[Begin]

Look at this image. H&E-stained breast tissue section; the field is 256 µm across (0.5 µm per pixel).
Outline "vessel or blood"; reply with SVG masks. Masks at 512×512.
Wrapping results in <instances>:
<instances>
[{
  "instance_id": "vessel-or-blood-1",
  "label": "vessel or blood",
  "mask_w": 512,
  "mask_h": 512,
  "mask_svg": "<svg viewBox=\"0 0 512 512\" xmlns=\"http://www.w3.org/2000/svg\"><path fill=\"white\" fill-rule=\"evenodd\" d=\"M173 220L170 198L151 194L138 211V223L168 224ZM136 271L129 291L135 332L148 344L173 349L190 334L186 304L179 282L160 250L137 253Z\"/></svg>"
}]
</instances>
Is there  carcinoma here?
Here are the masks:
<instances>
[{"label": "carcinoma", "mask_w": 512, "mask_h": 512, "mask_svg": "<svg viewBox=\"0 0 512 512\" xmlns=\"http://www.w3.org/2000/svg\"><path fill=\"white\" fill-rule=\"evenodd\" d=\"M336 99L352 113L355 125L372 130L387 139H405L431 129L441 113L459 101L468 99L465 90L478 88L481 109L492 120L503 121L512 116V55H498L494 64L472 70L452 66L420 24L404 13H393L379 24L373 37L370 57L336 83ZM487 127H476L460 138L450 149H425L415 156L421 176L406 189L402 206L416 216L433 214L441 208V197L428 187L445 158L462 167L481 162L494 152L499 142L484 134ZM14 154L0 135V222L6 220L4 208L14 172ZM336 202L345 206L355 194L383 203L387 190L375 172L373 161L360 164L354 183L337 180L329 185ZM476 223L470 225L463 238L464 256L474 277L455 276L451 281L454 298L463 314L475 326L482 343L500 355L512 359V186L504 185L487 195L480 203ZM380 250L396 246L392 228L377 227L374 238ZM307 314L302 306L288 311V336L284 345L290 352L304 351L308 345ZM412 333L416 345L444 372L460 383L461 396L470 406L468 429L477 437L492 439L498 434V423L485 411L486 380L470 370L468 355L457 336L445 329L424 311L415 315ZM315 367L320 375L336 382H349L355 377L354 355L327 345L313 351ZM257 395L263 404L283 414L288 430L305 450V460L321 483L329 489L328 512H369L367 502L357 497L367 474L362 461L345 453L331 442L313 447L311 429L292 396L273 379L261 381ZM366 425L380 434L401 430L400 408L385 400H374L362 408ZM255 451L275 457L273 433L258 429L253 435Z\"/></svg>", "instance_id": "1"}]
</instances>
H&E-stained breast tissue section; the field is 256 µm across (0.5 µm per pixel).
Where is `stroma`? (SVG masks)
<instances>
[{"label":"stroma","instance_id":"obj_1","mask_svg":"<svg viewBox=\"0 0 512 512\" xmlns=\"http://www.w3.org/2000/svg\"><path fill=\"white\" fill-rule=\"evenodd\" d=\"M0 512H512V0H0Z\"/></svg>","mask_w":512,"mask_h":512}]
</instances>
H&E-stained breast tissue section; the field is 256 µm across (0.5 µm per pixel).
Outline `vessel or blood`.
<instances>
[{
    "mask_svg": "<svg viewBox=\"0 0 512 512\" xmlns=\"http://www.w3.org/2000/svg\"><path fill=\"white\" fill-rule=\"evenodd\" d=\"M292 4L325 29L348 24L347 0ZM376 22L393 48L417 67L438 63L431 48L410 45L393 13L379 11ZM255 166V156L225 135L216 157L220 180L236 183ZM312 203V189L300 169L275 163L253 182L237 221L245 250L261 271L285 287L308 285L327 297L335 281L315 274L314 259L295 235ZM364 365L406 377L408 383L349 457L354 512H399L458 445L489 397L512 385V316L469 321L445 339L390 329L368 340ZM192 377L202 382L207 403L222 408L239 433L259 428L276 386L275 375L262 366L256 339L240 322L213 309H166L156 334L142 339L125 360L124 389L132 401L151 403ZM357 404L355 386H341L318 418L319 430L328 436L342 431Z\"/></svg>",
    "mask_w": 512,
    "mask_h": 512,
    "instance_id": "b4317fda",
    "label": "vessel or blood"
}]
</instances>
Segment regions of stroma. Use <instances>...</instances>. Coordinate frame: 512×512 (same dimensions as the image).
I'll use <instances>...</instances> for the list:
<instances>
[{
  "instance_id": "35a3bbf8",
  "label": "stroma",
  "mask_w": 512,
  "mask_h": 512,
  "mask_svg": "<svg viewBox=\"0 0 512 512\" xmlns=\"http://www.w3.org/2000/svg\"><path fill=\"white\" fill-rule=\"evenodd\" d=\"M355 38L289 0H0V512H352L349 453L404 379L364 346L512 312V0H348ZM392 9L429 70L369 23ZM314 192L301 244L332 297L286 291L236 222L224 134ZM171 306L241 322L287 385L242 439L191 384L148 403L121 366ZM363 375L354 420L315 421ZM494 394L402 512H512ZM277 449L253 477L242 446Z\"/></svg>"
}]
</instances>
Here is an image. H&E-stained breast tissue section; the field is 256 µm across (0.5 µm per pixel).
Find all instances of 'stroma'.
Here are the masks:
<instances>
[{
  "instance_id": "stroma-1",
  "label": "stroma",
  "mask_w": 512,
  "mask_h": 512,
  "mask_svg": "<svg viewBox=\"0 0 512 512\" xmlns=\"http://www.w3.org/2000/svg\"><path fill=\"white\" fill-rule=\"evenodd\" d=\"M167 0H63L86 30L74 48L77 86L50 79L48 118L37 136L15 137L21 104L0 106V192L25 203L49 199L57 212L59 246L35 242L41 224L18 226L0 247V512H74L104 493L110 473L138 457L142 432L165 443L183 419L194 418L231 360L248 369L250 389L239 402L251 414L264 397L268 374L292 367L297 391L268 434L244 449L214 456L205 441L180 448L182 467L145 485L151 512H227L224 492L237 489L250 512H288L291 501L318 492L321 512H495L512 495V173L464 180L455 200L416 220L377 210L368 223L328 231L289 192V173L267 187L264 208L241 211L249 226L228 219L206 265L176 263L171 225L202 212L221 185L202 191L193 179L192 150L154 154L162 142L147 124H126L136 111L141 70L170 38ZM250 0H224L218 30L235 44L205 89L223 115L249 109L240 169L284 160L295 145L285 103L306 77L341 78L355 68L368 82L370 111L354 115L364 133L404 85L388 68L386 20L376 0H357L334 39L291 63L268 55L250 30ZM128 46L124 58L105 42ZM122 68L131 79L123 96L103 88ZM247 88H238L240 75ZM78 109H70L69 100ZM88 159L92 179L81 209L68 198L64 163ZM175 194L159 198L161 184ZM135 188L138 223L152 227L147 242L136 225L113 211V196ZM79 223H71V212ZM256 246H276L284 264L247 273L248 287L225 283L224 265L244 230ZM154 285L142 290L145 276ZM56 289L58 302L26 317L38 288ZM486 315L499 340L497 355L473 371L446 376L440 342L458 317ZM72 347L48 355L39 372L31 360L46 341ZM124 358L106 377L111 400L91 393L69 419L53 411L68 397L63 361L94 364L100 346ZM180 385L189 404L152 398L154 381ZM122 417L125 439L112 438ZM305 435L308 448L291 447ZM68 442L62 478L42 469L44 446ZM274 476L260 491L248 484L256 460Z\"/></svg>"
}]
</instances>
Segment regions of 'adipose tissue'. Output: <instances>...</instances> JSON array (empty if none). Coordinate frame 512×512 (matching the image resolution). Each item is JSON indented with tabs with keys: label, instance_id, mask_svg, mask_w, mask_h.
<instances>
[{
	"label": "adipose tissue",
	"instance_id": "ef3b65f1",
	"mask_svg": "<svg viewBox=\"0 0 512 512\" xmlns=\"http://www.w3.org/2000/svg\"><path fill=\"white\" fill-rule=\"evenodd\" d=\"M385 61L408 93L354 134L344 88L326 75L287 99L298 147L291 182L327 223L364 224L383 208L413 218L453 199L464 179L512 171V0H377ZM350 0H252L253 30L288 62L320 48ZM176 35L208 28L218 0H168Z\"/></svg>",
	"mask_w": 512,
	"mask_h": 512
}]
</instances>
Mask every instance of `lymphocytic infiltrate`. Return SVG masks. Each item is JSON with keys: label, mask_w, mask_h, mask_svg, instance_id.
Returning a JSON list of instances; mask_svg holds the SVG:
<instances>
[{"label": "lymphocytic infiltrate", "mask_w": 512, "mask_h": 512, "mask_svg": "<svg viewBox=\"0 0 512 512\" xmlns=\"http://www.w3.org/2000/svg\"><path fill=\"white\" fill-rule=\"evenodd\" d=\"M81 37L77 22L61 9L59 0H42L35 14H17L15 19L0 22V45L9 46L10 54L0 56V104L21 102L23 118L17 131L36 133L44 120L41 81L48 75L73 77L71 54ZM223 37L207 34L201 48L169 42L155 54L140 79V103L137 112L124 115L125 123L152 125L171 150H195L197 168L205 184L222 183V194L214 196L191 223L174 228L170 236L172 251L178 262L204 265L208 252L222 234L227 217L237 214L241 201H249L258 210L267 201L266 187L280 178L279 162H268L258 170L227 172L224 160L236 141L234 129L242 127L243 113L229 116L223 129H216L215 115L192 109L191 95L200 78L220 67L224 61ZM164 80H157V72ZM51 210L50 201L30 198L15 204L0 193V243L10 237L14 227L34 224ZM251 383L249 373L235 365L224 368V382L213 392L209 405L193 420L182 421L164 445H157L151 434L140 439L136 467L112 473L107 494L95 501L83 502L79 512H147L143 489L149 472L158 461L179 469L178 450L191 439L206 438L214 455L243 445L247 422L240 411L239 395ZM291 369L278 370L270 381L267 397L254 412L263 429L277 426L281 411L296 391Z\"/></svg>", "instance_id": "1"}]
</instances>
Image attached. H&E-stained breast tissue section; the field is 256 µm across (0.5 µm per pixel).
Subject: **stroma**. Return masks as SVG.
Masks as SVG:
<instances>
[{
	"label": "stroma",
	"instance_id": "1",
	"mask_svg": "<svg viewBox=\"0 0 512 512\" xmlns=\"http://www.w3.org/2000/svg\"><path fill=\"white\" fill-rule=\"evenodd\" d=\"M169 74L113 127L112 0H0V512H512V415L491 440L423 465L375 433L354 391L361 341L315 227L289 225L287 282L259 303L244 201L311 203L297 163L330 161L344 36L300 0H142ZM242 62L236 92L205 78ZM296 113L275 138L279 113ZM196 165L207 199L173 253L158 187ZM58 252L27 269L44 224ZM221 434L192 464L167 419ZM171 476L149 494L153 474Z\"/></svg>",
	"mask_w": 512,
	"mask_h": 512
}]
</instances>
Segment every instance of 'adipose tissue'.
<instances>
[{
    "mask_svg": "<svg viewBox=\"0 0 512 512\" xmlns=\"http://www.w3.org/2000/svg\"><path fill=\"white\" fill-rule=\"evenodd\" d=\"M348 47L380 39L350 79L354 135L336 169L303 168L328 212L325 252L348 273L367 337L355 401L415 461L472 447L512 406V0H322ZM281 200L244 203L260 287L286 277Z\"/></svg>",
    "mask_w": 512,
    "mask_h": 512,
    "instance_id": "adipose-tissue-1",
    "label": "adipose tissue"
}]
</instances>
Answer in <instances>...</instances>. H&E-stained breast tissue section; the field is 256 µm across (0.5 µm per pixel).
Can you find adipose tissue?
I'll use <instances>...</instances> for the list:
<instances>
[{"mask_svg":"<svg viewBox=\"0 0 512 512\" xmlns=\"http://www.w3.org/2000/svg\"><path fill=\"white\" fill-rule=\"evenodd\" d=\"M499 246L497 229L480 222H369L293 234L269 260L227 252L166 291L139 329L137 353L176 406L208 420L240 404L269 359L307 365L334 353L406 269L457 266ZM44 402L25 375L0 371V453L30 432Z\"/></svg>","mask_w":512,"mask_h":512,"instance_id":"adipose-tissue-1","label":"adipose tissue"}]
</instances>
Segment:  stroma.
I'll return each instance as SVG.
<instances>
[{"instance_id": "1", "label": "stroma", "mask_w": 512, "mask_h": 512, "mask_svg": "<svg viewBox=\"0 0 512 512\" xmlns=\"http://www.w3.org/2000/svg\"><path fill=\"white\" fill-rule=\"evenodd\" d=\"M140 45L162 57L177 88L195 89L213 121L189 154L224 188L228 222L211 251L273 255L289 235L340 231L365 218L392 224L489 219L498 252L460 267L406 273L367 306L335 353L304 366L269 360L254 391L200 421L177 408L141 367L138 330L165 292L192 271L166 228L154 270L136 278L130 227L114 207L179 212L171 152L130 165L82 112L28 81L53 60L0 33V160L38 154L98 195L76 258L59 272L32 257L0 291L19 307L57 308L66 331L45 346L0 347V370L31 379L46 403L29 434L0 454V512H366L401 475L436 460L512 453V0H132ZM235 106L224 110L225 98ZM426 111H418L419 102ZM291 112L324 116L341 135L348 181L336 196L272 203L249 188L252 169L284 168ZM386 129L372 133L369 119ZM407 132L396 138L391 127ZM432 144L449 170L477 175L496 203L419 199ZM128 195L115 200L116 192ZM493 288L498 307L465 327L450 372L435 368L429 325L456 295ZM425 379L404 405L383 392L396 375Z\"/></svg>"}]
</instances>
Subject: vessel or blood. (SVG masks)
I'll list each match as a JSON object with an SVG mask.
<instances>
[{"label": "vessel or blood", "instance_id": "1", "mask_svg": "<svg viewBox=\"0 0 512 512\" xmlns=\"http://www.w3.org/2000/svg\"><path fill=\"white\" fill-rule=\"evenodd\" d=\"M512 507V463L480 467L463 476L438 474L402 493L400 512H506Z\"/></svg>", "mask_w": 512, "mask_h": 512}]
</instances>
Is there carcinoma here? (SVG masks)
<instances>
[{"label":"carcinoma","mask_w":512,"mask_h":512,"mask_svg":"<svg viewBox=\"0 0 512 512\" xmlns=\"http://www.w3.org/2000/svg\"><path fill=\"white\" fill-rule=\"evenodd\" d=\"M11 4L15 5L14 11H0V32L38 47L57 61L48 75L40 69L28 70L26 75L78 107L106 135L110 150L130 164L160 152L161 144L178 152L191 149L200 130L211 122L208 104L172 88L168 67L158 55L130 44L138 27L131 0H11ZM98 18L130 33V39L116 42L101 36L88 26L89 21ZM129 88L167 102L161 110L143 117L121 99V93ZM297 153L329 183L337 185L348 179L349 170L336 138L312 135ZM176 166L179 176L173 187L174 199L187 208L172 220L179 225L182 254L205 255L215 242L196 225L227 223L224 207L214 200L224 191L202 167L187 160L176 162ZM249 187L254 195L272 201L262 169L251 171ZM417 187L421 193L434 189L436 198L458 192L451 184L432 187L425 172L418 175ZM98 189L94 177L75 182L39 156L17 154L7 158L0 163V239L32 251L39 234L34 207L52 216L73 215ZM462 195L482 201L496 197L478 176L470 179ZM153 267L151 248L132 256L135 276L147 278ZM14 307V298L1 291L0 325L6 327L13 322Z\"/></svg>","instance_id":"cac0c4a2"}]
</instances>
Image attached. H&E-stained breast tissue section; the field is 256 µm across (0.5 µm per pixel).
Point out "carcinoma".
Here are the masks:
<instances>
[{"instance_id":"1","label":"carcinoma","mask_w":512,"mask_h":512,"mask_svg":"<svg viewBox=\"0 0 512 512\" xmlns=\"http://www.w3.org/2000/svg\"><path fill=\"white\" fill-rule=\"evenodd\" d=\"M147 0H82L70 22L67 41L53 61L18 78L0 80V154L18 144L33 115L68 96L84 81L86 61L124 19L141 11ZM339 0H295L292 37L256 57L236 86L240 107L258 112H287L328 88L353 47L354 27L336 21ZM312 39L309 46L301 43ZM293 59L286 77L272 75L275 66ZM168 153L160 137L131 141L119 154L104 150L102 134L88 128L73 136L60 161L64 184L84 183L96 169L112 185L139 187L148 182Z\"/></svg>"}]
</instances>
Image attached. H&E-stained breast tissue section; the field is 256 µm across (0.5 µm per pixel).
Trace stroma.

[End]

**Required task:** Everything from the line with "Subject: **stroma**. Return masks as SVG." through the line with "Answer in <instances>...</instances>.", both ends included, should be repeated exactly; nothing else should appear.

**Worked answer:**
Subject: **stroma**. Return masks as SVG.
Masks as SVG:
<instances>
[{
	"label": "stroma",
	"instance_id": "1",
	"mask_svg": "<svg viewBox=\"0 0 512 512\" xmlns=\"http://www.w3.org/2000/svg\"><path fill=\"white\" fill-rule=\"evenodd\" d=\"M169 74L113 127L112 0H0V512H512V415L491 440L423 465L375 433L354 391L361 341L315 227L289 225L287 282L259 303L244 201L311 203L297 163L330 161L344 36L300 0H142ZM242 62L236 92L205 78ZM296 113L275 138L279 113ZM196 165L207 199L173 253L158 187ZM58 252L27 269L44 224ZM221 434L192 464L167 419ZM171 476L149 494L153 474Z\"/></svg>",
	"mask_w": 512,
	"mask_h": 512
}]
</instances>
Segment every instance of 'adipose tissue'.
<instances>
[{
    "mask_svg": "<svg viewBox=\"0 0 512 512\" xmlns=\"http://www.w3.org/2000/svg\"><path fill=\"white\" fill-rule=\"evenodd\" d=\"M348 47L380 39L350 79L354 135L336 169L303 168L328 212L325 252L348 273L367 337L355 401L415 461L472 447L512 406V0H322ZM281 200L244 203L260 287L286 277Z\"/></svg>",
    "mask_w": 512,
    "mask_h": 512,
    "instance_id": "adipose-tissue-1",
    "label": "adipose tissue"
}]
</instances>
Answer in <instances>...</instances>. H&E-stained breast tissue section; the field is 256 µm across (0.5 µm per pixel).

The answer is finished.